§ MATERIAL PROVIDED:
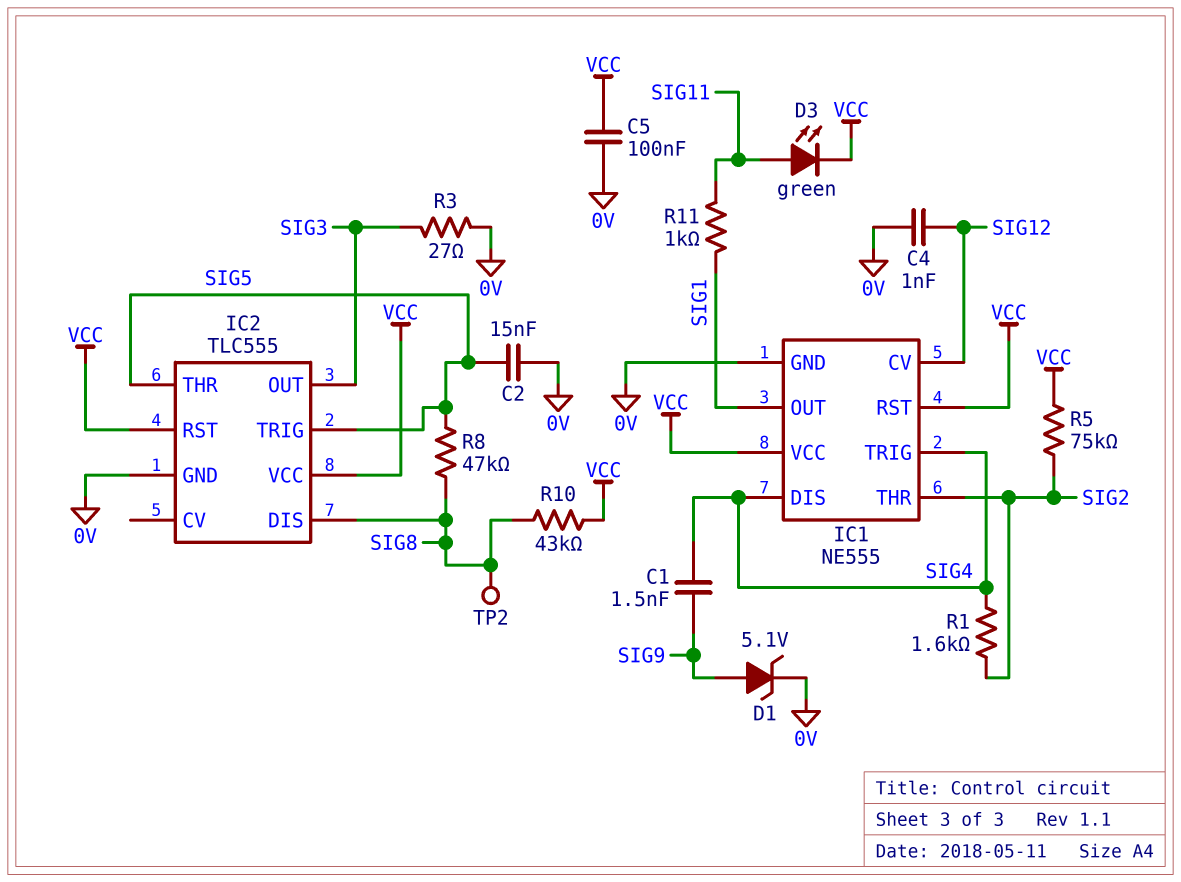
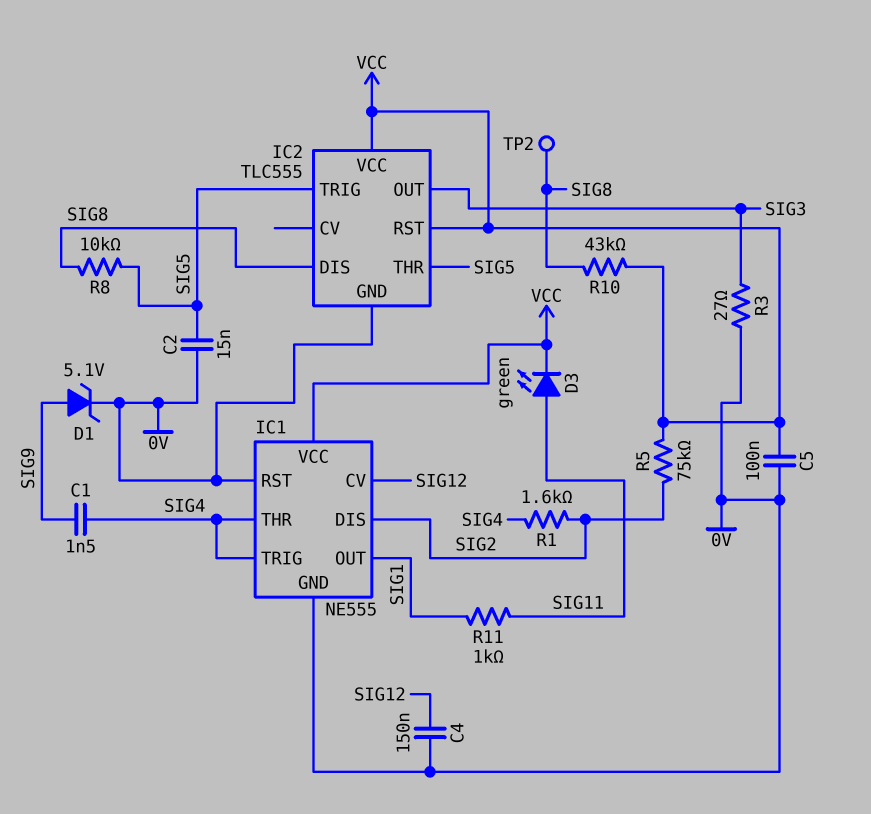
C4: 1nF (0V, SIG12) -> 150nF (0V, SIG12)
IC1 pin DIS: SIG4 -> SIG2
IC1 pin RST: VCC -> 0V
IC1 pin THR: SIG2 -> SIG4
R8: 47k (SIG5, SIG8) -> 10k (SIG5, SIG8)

§ ABOUT THIS EXERCISE:
A word-for-word copy of the records is needed, one that contains no pictures.

§ EXERCISE OUTPUT:
C4: 1nF (0V, SIG12) -> 150nF (0V, SIG12)
IC1 pin DIS: SIG4 -> SIG2
IC1 pin RST: VCC -> 0V
IC1 pin THR: SIG2 -> SIG4
R8: 47k (SIG5, SIG8) -> 10k (SIG5, SIG8)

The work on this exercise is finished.